:: INFORMATION PROVIDED ::
○ ○ ○ ○ ○ ○ ○

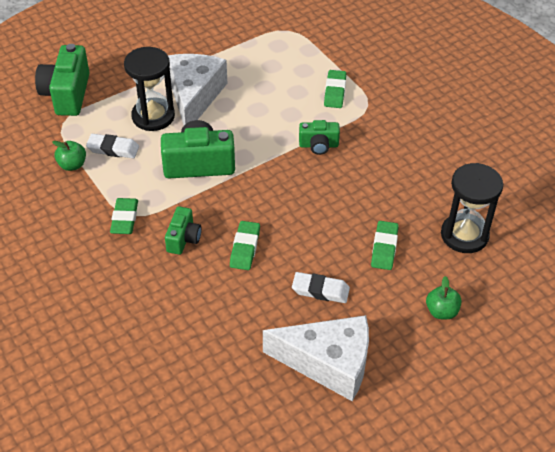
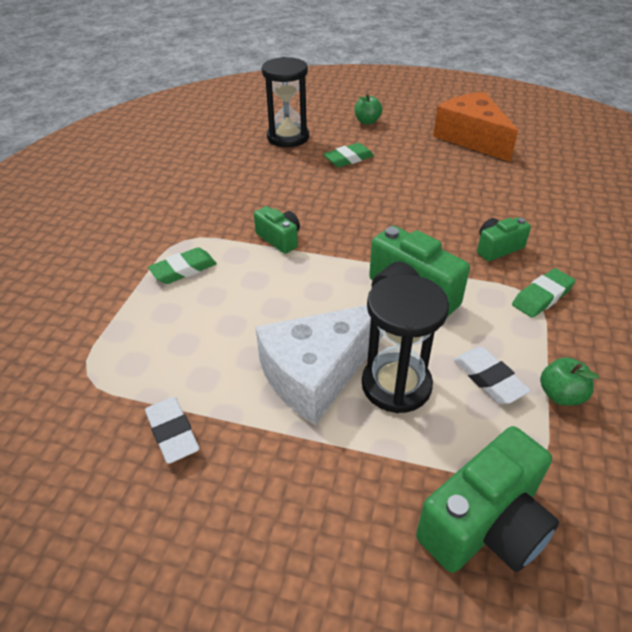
camera: 130 degrees left, 5 degrees down
(245, 248) = (450, 213): green eraser -> none
(320, 290) = (427, 165): white eraser -> white eraser (172, 433)
(328, 363) = (471, 138): white cheese -> orange cheese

○ ○ ○ ○ ○ ○ ○

:: PROBLEM STATEMENT ::
Repeat the data exactly as given. Keep every picture out of the copy.

:: REPLY TO THE TASK ::
camera: 130 degrees left, 5 degrees down
(245, 248) = (450, 213): green eraser -> none
(320, 290) = (427, 165): white eraser -> white eraser (172, 433)
(328, 363) = (471, 138): white cheese -> orange cheese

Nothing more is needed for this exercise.